Excerpts from a dataset
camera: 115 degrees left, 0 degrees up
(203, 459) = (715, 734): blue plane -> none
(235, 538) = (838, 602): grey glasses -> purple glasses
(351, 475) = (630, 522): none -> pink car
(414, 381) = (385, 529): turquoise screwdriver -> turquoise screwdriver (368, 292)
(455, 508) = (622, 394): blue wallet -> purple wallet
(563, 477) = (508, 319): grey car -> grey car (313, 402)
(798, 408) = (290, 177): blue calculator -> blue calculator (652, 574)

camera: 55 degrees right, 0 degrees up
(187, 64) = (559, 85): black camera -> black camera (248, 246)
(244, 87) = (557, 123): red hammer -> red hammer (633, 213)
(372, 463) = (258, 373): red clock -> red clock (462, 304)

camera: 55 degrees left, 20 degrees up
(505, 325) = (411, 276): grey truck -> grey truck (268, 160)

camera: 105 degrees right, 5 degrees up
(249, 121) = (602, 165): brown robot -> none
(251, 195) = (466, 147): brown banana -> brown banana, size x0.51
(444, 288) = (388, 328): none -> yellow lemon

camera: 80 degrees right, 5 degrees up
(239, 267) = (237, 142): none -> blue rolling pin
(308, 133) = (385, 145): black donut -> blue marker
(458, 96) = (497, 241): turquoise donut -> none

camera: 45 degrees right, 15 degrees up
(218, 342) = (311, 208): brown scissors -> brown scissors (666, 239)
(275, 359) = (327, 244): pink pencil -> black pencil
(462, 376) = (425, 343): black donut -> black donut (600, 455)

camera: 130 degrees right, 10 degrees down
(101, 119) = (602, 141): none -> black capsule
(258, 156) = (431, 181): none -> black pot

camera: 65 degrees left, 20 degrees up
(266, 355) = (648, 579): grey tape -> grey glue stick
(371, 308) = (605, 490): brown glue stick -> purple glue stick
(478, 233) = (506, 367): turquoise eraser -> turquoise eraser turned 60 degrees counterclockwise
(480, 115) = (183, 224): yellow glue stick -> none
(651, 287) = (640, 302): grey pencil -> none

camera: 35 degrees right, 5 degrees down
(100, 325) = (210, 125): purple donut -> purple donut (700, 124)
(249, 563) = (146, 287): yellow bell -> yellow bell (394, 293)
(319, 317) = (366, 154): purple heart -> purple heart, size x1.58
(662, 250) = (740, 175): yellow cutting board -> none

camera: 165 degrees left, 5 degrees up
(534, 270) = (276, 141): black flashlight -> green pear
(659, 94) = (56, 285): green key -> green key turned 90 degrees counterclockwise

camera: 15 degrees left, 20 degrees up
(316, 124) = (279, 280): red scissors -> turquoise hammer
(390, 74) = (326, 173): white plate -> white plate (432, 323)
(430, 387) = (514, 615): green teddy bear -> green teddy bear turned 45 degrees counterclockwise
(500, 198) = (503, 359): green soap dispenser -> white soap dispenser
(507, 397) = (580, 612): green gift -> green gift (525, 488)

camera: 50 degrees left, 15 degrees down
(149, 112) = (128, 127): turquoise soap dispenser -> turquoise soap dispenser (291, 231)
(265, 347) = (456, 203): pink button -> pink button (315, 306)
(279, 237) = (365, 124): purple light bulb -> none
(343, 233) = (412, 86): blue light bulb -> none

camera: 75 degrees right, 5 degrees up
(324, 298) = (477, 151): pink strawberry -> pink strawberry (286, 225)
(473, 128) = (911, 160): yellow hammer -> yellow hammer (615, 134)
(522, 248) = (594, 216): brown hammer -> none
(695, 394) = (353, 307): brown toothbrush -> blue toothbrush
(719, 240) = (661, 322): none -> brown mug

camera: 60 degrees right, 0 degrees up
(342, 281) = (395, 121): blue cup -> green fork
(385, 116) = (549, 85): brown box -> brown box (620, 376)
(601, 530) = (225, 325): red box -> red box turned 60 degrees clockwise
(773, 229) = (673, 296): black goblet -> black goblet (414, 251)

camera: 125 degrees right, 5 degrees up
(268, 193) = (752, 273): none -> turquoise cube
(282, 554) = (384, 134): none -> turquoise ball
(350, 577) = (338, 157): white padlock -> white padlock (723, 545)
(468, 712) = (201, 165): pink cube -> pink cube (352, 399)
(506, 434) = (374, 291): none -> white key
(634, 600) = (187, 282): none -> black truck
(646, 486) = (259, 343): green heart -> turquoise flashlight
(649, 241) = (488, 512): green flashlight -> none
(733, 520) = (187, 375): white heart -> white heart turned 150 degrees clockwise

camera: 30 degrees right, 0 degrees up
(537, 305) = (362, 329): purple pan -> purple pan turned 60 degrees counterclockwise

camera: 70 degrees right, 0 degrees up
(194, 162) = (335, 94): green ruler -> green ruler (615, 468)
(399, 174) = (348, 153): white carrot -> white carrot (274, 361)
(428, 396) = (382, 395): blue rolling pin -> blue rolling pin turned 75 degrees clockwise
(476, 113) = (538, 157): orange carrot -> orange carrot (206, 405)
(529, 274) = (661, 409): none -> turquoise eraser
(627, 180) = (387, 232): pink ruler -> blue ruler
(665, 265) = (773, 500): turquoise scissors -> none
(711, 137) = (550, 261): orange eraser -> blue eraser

- Task instructions:
Select the lines from the entries that include the word "grey".

- Response to this task:
(235, 538) = (838, 602): grey glasses -> purple glasses
(563, 477) = (508, 319): grey car -> grey car (313, 402)
(505, 325) = (411, 276): grey truck -> grey truck (268, 160)
(266, 355) = (648, 579): grey tape -> grey glue stick
(651, 287) = (640, 302): grey pencil -> none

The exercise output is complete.